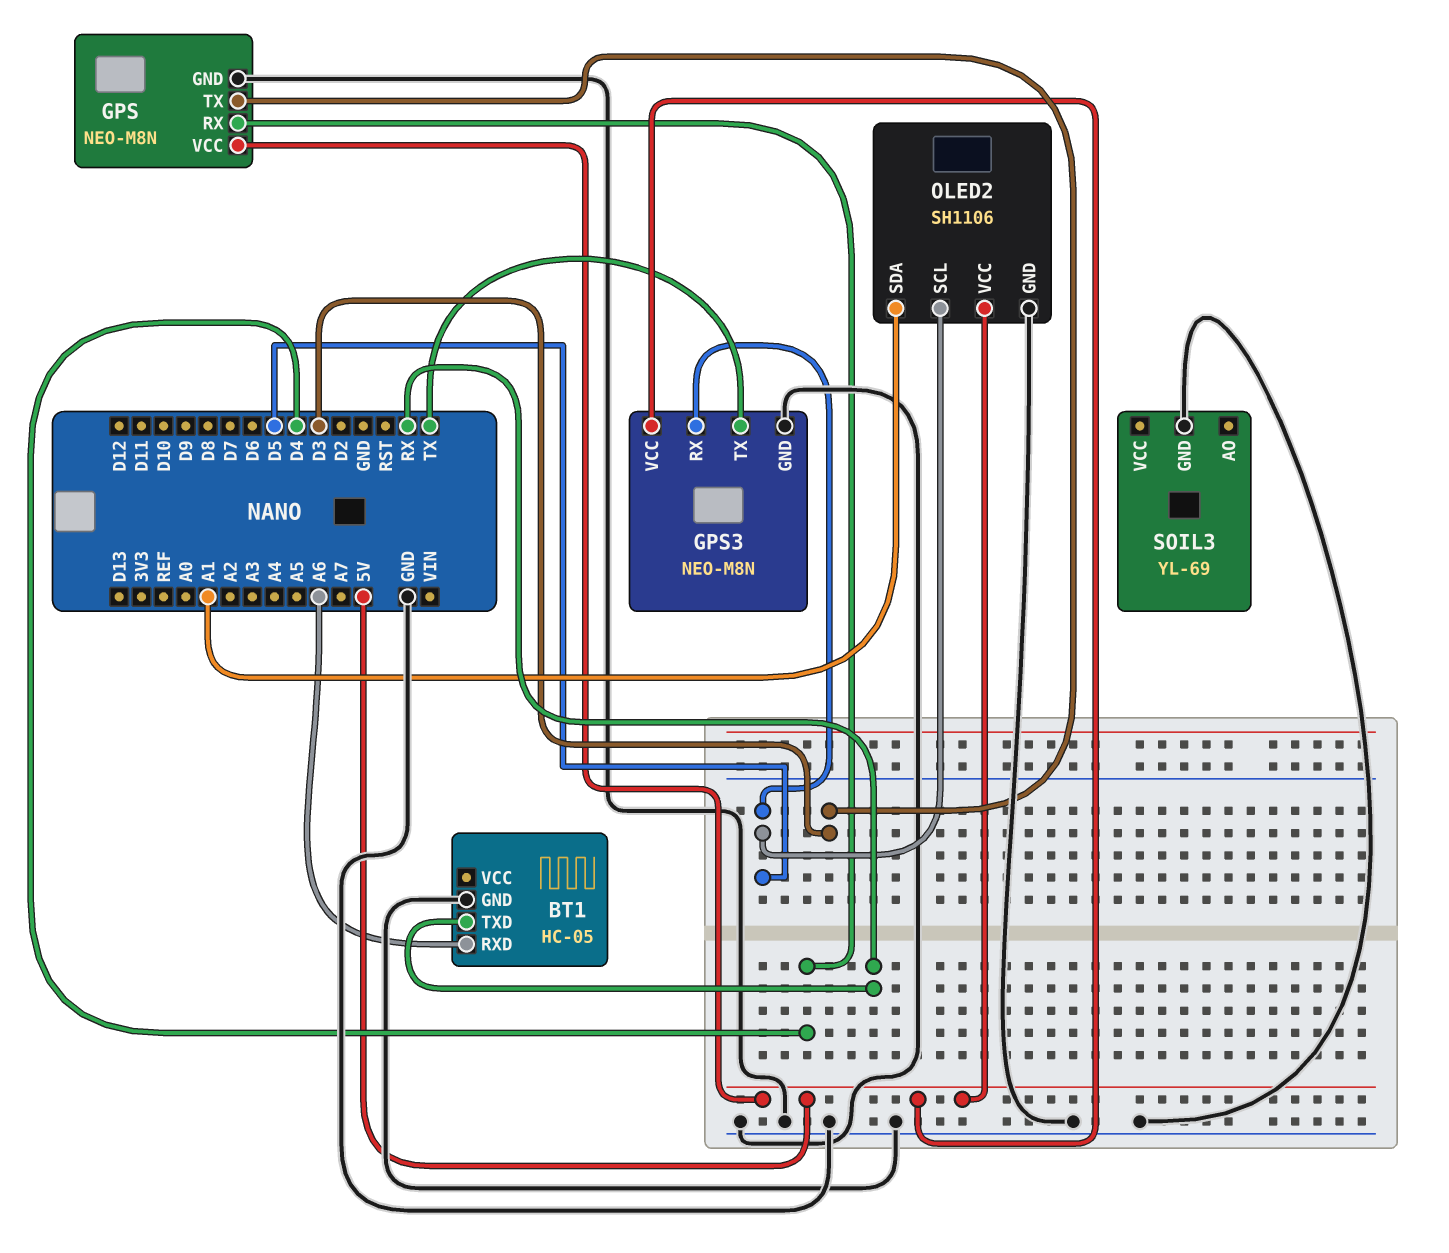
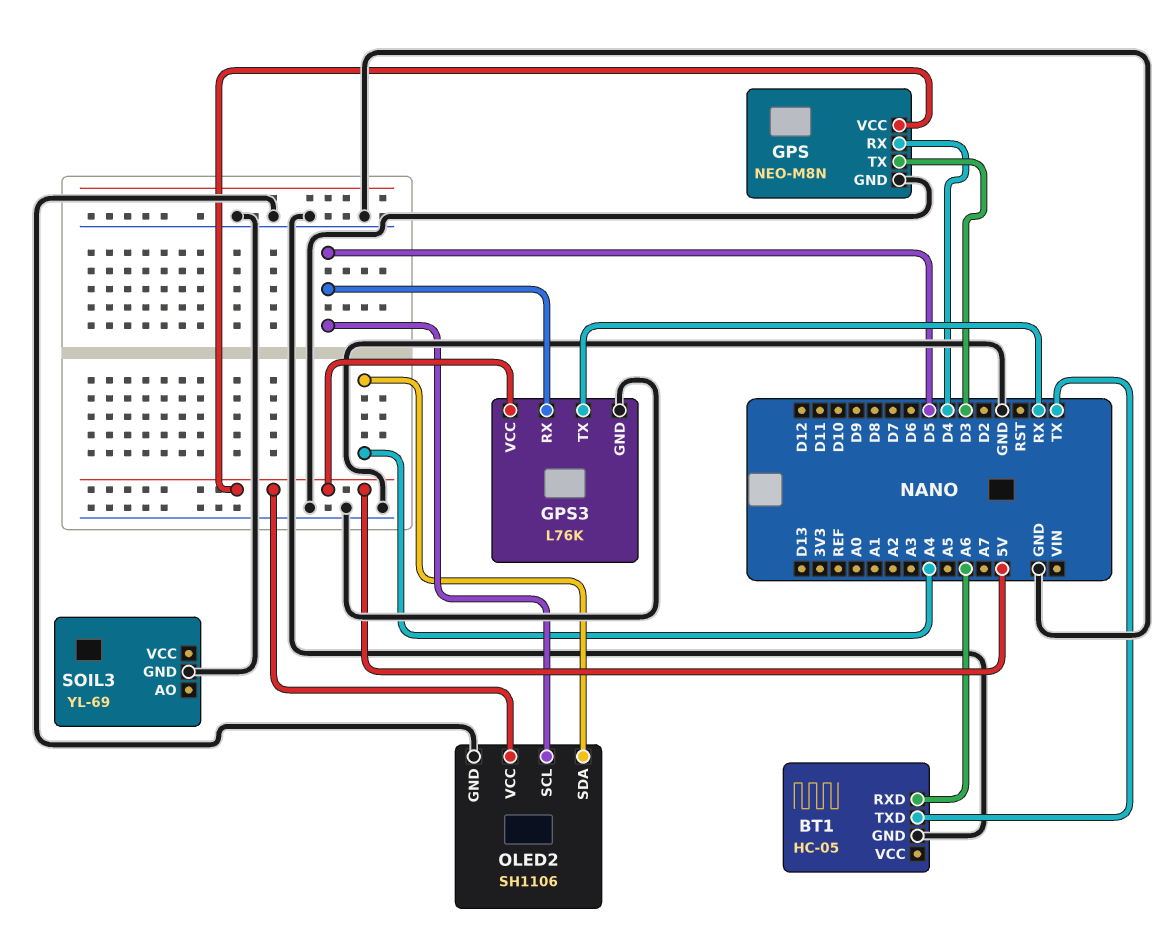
BT1 pin TXD: RX -> TX
GPS3: NEO-M8N -> L76K
GPS3 pin TX: TX -> RX
OLED2 pin SDA: A1 -> A4

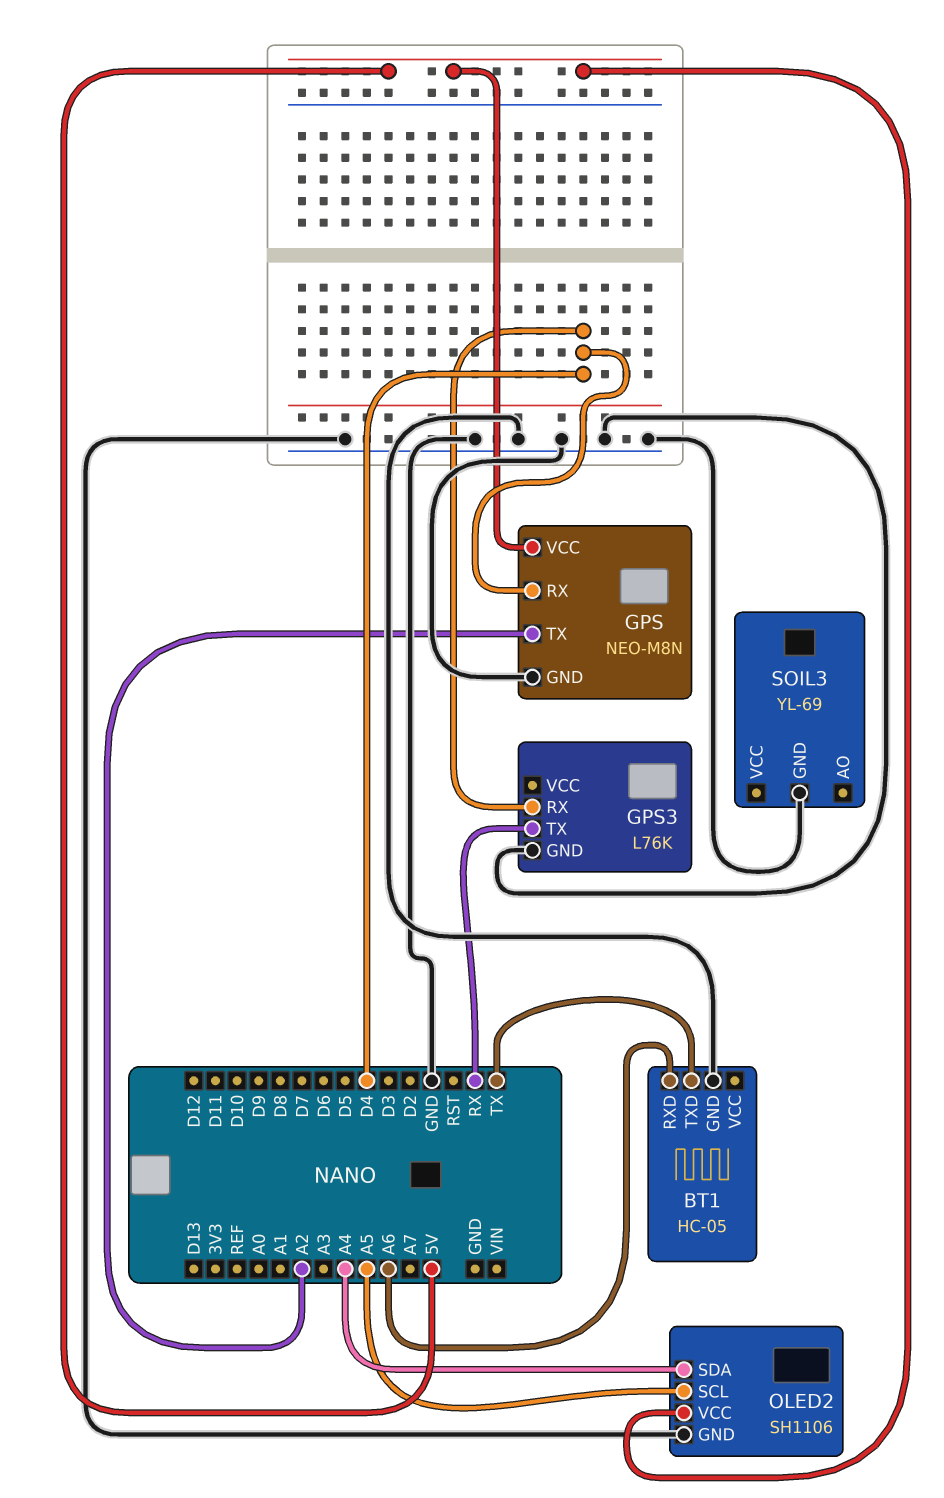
GPS pin TX: D3 -> A2
GPS3 pin RX: D5 -> D4
GPS3 pin VCC: 5V -> none
OLED2 pin SCL: D5 -> A5

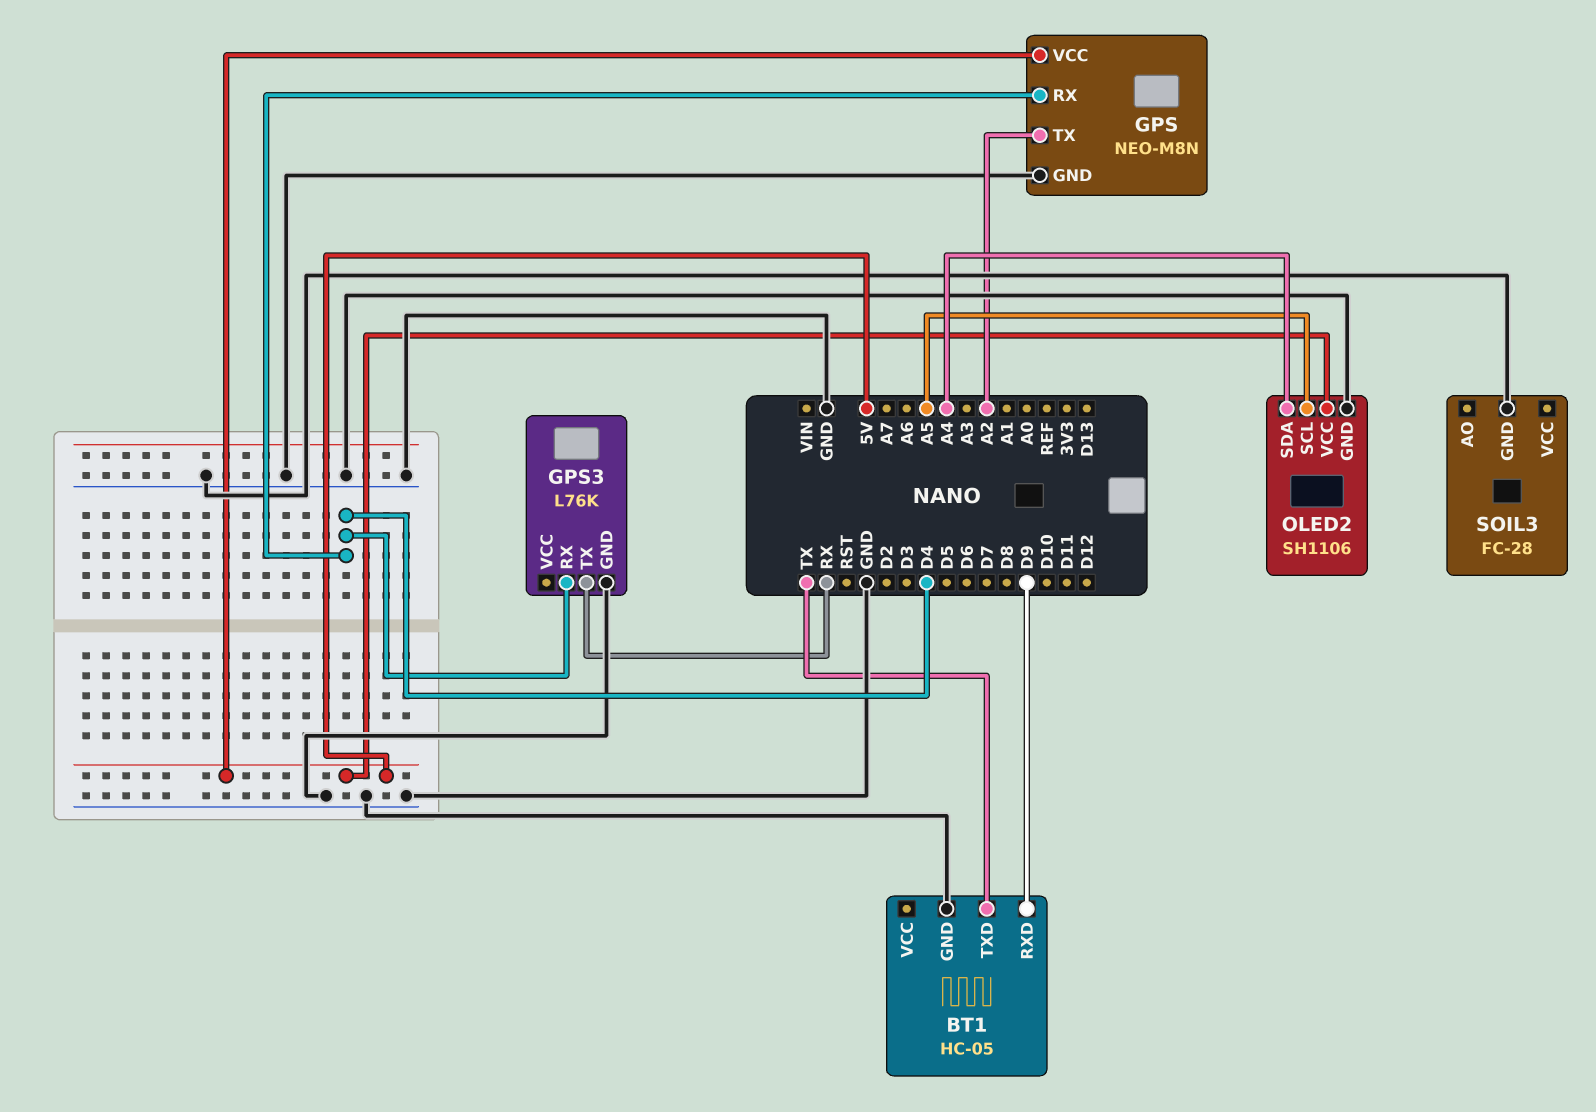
BT1 pin RXD: A6 -> D9
SOIL3: YL-69 -> FC-28

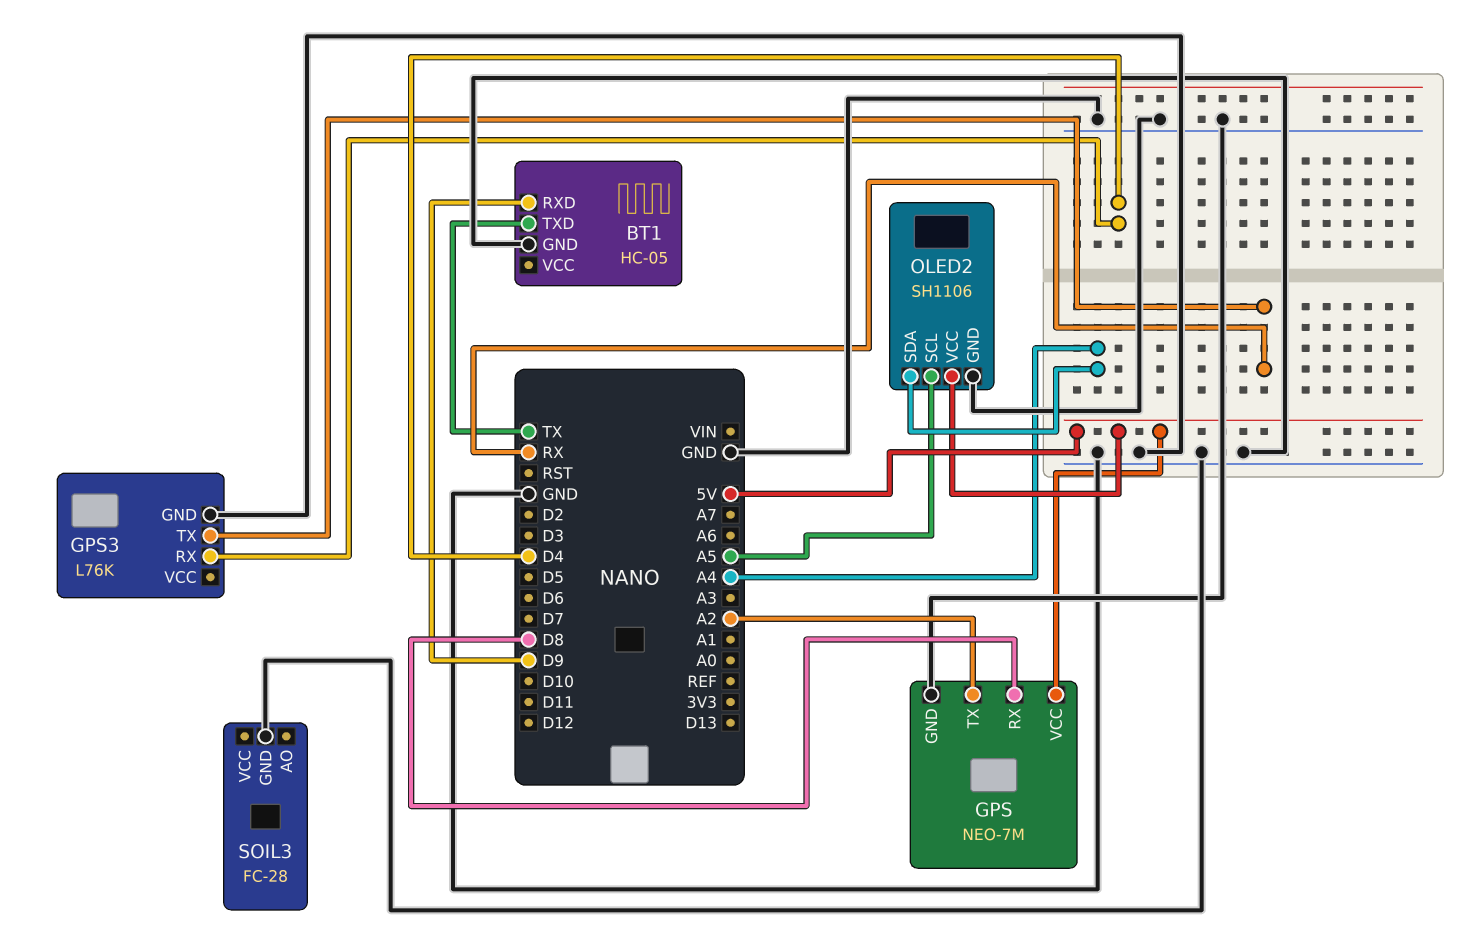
GPS: NEO-M8N -> NEO-7M
GPS pin RX: D4 -> D8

→ Assigned task: Repeat verbatim the range of lines that opens at the line containing "GPS pin TX: D3 -> A2" and closes at the last line of the entries, excluding all pictures.

→ Result:
GPS pin TX: D3 -> A2
GPS3 pin RX: D5 -> D4
GPS3 pin VCC: 5V -> none
OLED2 pin SCL: D5 -> A5

BT1 pin RXD: A6 -> D9
SOIL3: YL-69 -> FC-28

GPS: NEO-M8N -> NEO-7M
GPS pin RX: D4 -> D8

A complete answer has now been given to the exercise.